■ Exercise aim
In the records below, the relevant part opens with the line containing "camera: 135 degrees right, 10 degrees up" and closes with the line containing "(198, 426) = (179, 239): black fork -> none"; print that part exactly and only, without its pictures.

■ Task input
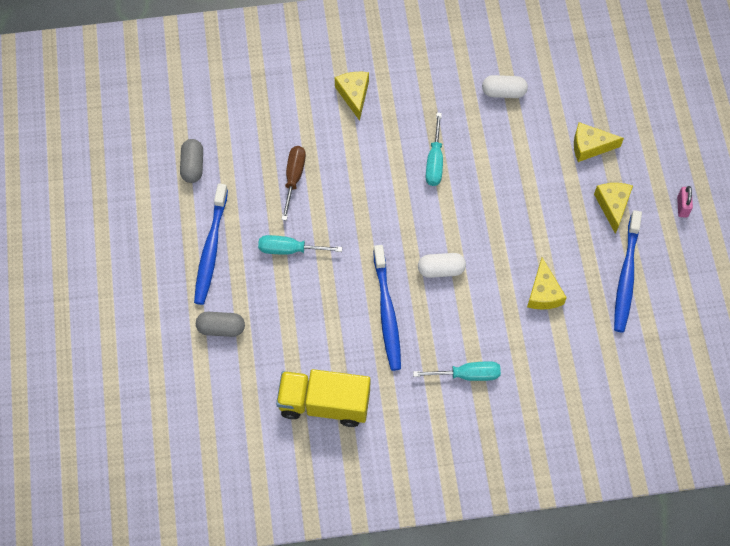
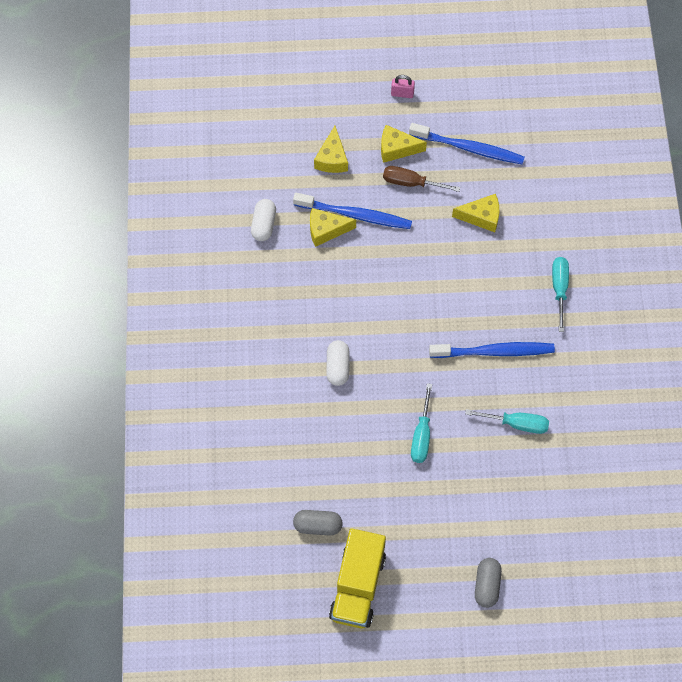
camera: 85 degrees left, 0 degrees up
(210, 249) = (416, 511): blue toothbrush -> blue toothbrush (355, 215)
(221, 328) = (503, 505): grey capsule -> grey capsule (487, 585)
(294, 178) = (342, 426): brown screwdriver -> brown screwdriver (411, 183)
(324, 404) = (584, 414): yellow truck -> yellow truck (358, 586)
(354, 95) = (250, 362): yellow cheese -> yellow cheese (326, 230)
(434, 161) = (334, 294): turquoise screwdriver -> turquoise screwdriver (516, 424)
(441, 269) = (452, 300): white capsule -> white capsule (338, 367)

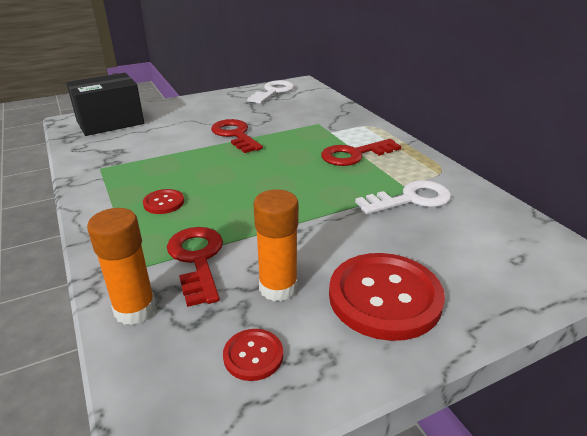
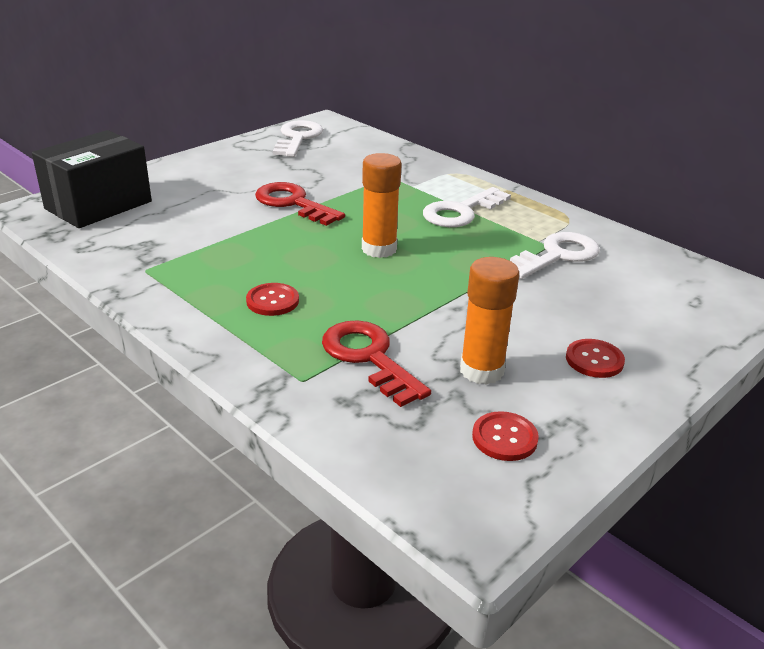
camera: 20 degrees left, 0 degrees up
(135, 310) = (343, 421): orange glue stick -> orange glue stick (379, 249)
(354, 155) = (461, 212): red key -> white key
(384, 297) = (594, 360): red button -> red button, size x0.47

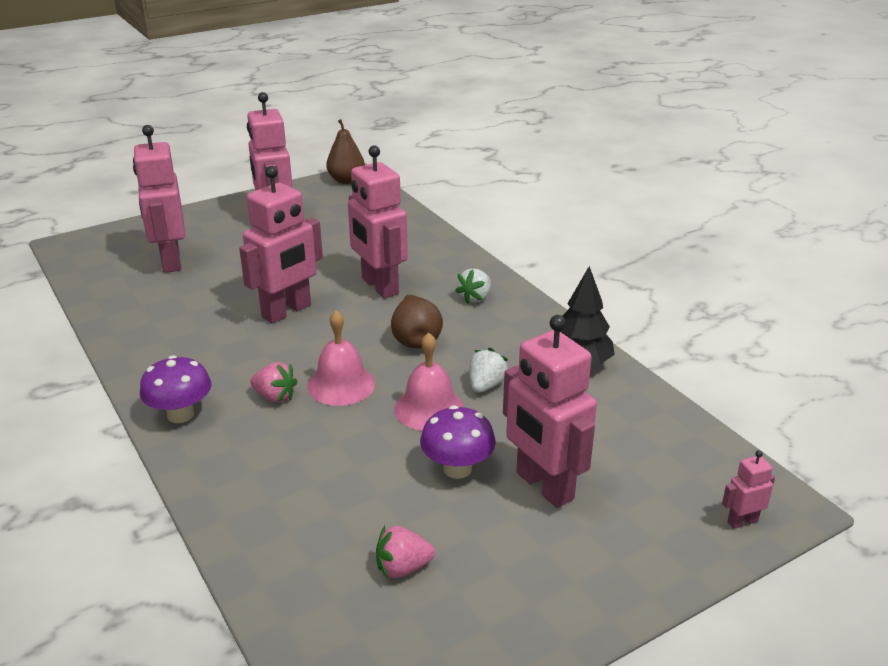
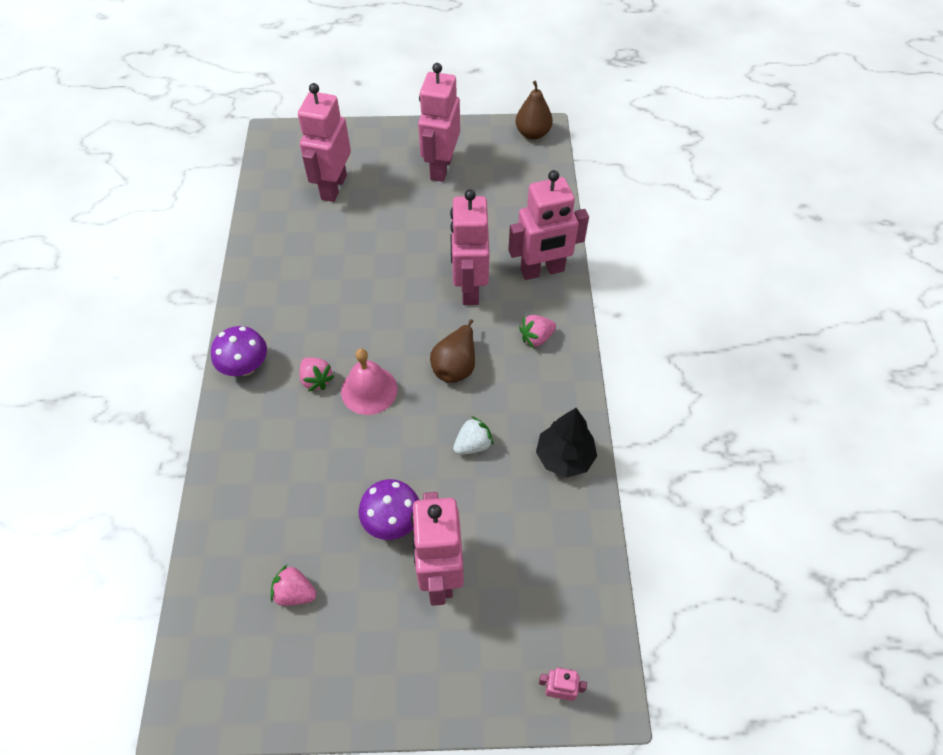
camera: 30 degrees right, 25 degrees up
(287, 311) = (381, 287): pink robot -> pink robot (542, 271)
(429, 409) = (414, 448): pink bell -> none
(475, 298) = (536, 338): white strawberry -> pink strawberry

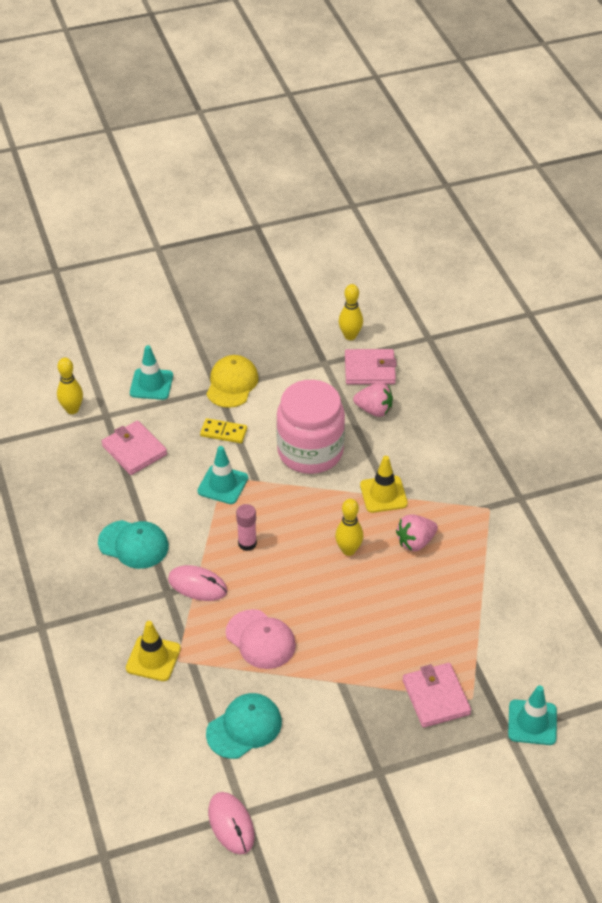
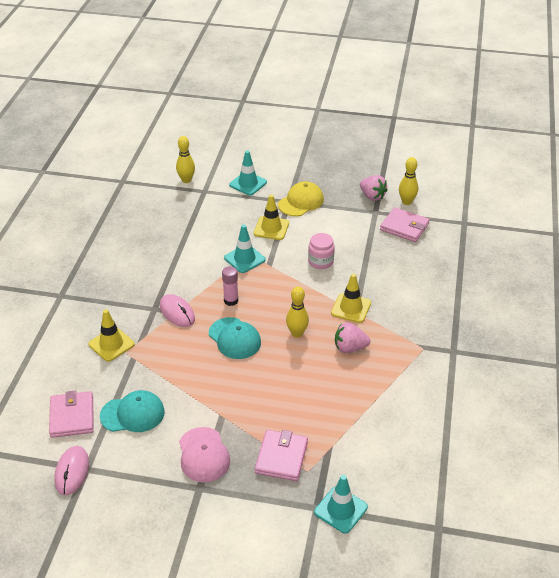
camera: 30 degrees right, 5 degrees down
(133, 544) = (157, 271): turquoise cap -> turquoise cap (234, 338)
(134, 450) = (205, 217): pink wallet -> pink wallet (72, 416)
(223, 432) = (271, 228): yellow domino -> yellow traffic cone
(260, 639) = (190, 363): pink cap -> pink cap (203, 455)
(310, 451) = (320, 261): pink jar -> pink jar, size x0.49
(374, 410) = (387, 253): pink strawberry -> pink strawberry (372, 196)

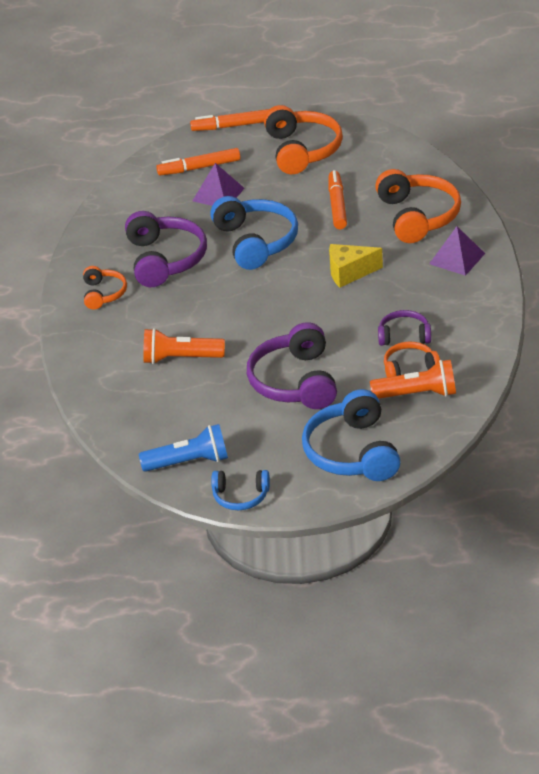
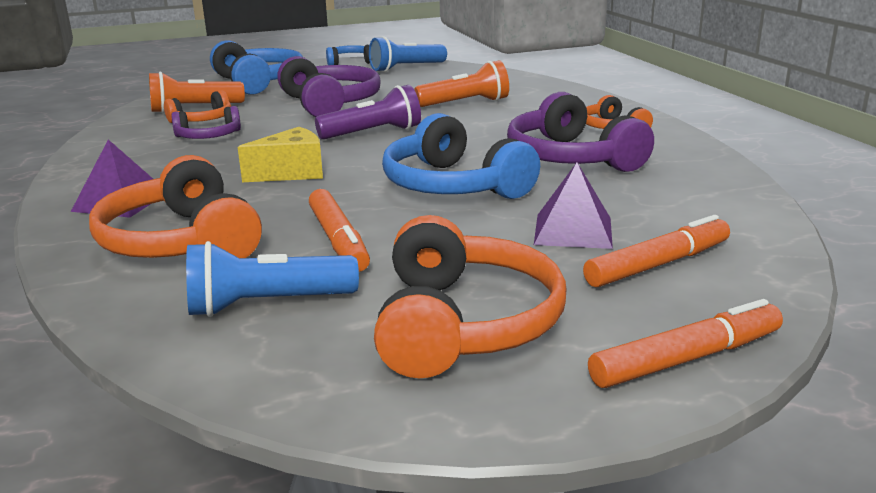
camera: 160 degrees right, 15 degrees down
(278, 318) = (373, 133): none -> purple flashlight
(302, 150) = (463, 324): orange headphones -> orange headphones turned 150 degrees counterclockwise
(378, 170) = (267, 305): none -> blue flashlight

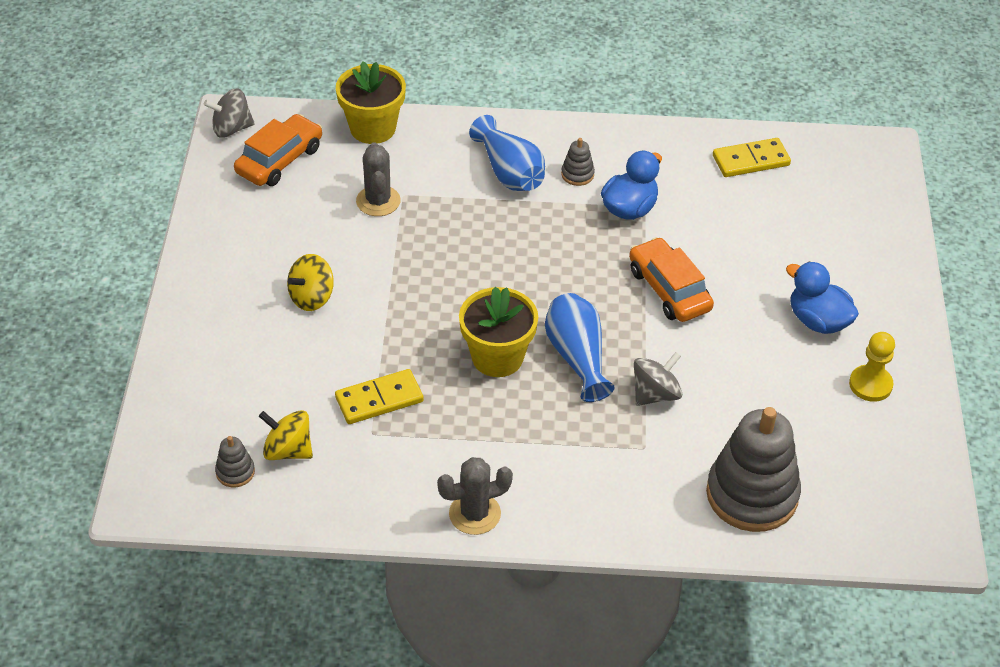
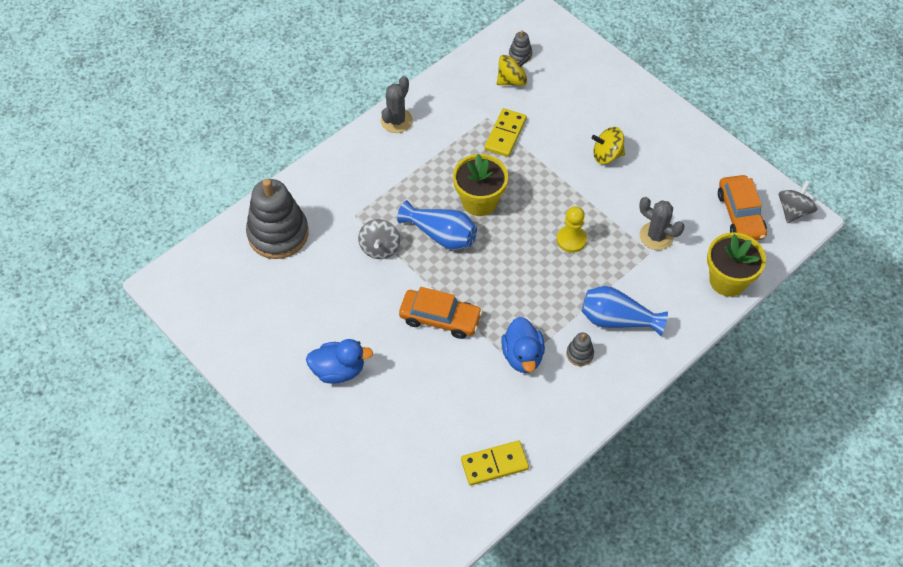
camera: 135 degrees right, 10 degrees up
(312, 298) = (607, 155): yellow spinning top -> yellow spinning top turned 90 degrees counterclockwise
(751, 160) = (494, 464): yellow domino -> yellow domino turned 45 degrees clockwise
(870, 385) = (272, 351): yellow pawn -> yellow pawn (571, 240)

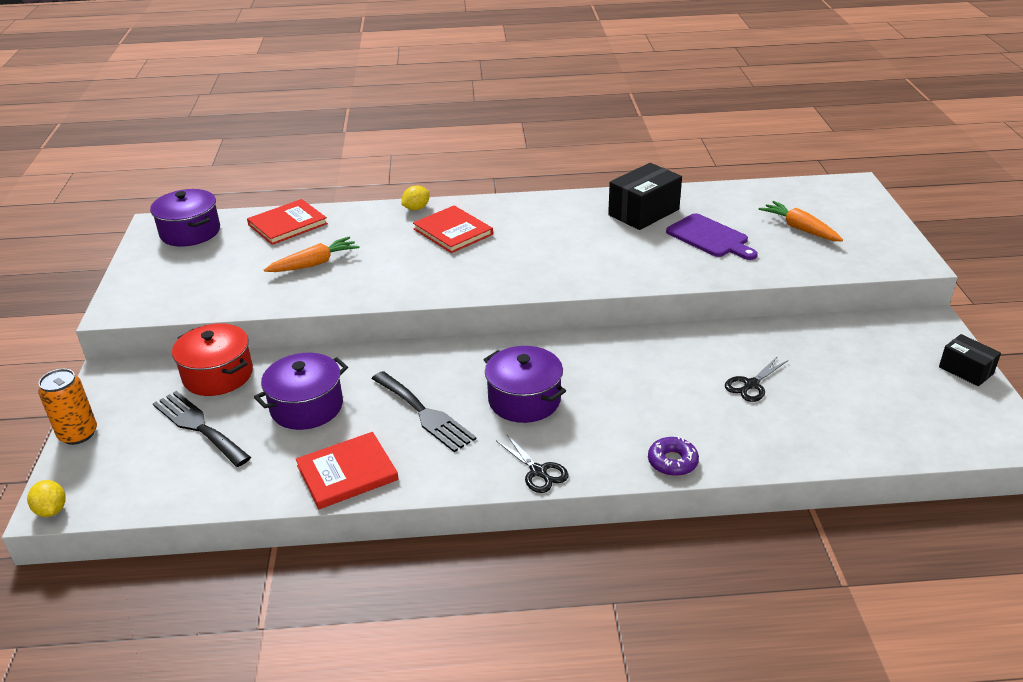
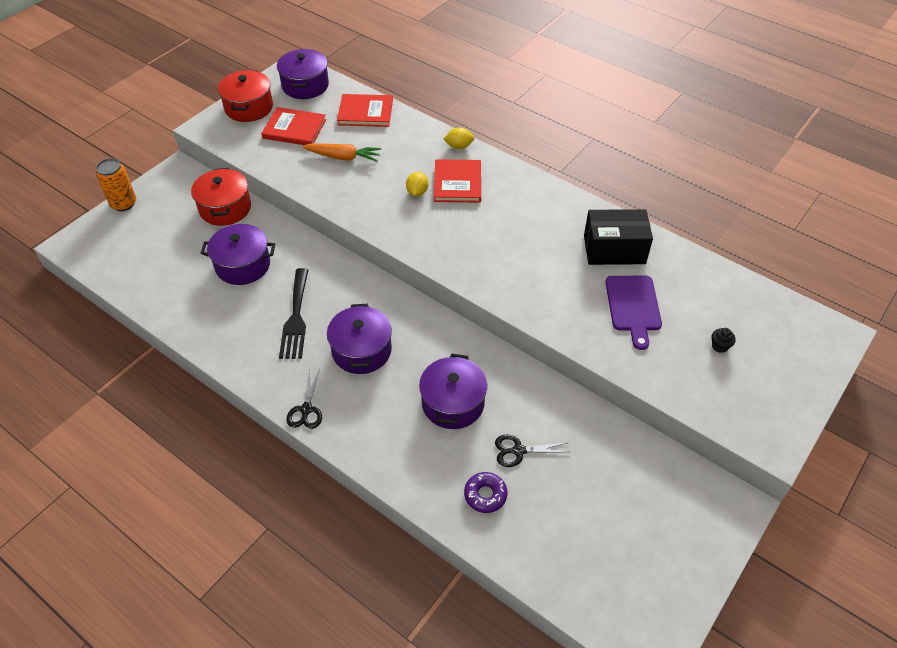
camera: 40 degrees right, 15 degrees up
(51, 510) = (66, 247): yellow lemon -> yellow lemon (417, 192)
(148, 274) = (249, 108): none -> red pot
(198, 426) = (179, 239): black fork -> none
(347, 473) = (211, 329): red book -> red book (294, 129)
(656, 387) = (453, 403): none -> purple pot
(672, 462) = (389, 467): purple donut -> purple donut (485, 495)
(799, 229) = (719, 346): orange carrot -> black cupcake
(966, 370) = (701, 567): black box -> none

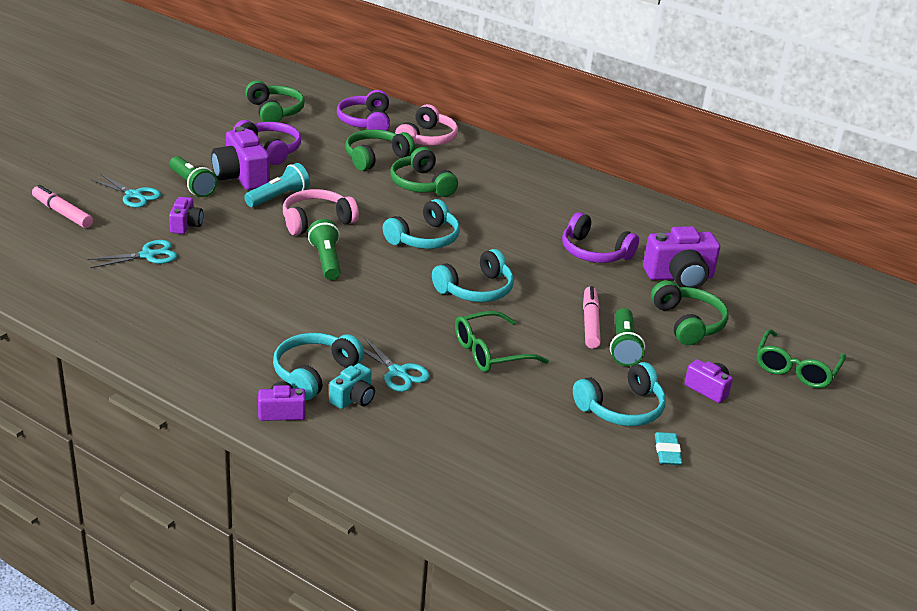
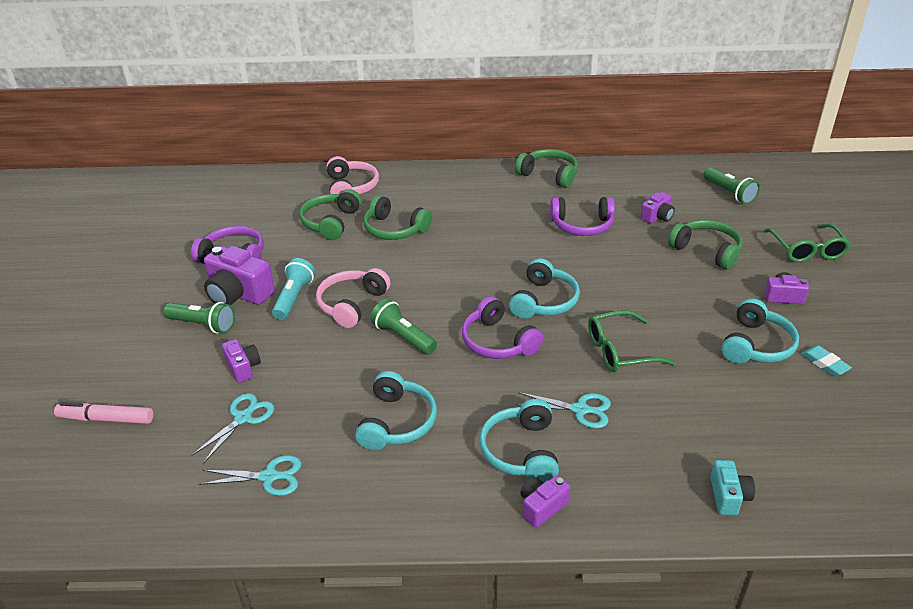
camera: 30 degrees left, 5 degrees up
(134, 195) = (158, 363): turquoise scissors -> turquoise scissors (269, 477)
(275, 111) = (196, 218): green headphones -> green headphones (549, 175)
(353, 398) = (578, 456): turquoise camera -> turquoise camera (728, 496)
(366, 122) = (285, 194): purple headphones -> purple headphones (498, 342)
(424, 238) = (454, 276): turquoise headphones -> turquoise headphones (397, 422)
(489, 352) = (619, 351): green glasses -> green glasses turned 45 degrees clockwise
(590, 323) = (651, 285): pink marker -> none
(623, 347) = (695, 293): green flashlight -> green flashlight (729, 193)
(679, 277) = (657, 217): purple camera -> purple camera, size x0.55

■ Response to the exercise
camera: 135 degrees right, 10 degrees up
(312, 298) = (607, 155): yellow spinning top -> yellow spinning top turned 90 degrees counterclockwise
(751, 160) = (494, 464): yellow domino -> yellow domino turned 45 degrees clockwise
(870, 385) = (272, 351): yellow pawn -> yellow pawn (571, 240)

camera: 40 degrees right, 15 degrees up
(51, 510) = (66, 247): yellow lemon -> yellow lemon (417, 192)
(148, 274) = (249, 108): none -> red pot
(198, 426) = (179, 239): black fork -> none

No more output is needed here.